### Exercise aim
Of the lines below, write out exactly those from the line with "camera: 55 degrees left, 15 degrees down" through the line with "(345, 207) = (410, 227): orange", both included, and skip the rest.

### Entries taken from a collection
:::::
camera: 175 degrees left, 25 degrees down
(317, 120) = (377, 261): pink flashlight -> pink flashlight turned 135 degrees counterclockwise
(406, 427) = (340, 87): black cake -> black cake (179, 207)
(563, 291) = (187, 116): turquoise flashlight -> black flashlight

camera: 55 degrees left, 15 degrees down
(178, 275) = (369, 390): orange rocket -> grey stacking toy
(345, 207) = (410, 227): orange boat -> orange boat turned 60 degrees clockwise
:::::
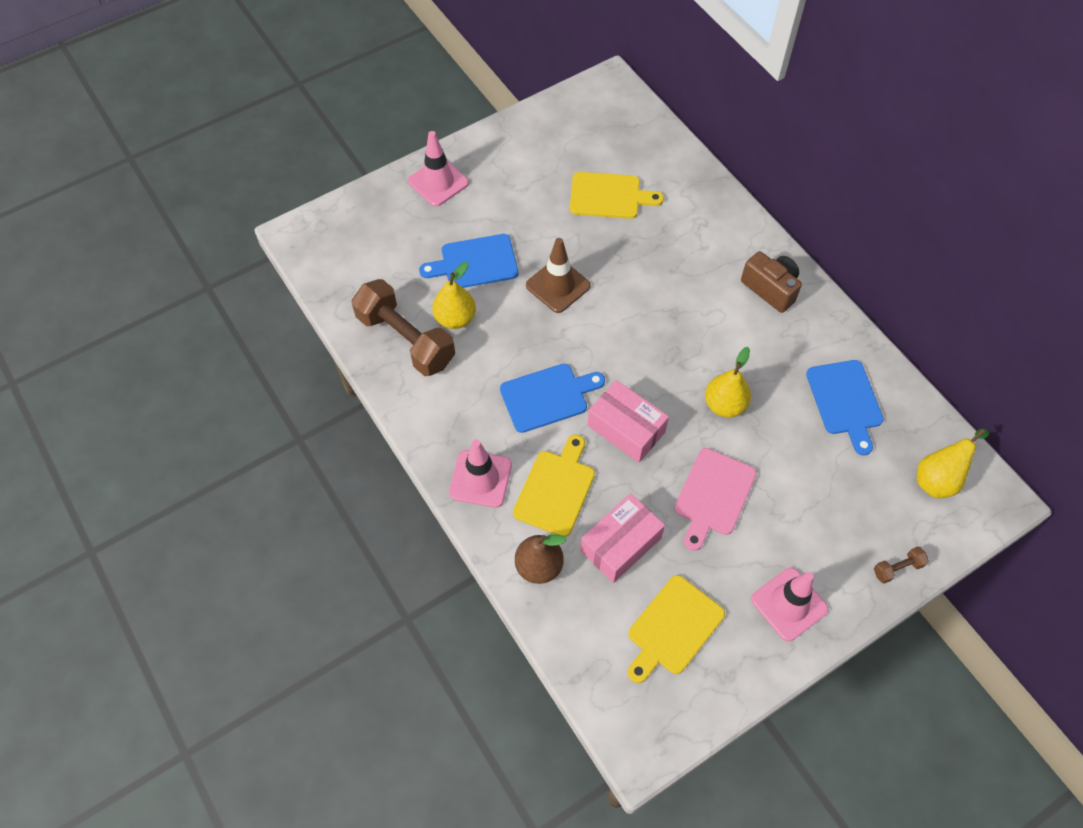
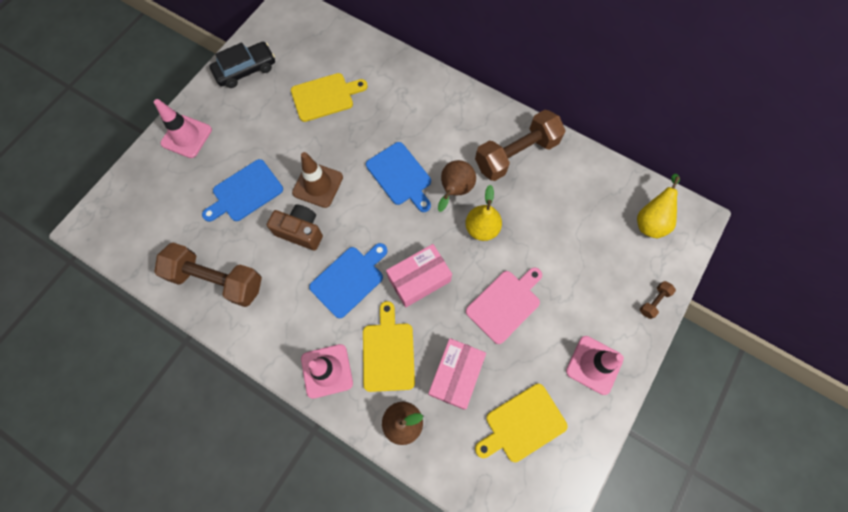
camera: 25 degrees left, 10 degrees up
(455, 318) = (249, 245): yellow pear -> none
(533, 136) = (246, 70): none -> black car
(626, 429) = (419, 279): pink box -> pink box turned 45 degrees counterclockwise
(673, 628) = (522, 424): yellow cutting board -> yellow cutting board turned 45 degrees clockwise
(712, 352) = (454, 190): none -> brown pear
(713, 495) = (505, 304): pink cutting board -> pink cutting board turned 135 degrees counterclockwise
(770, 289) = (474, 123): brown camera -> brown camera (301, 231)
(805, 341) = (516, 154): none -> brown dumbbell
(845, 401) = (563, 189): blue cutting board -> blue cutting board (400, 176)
:::::
### Written solution
camera: 55 degrees left, 15 degrees down
(178, 275) = (369, 390): orange rocket -> grey stacking toy
(345, 207) = (410, 227): orange boat -> orange boat turned 60 degrees clockwise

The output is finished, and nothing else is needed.